> [RECORDED INFORMATION]:
········
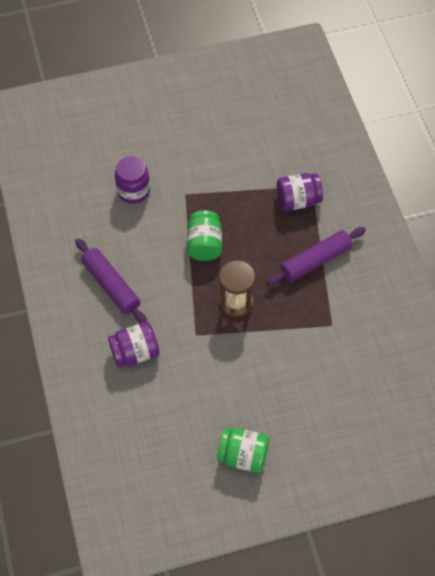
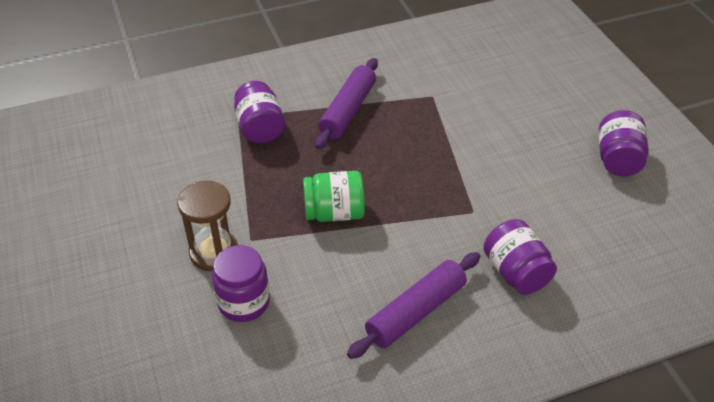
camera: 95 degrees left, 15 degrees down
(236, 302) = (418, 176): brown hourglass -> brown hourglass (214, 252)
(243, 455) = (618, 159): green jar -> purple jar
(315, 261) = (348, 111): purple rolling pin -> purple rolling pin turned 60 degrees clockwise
········
> [TASK DIRECTIONS]:
An exact reproduction of the data is needed, with no pictures included.

> [SOLUTION BELOW]:
camera: 95 degrees left, 15 degrees down
(236, 302) = (418, 176): brown hourglass -> brown hourglass (214, 252)
(243, 455) = (618, 159): green jar -> purple jar
(315, 261) = (348, 111): purple rolling pin -> purple rolling pin turned 60 degrees clockwise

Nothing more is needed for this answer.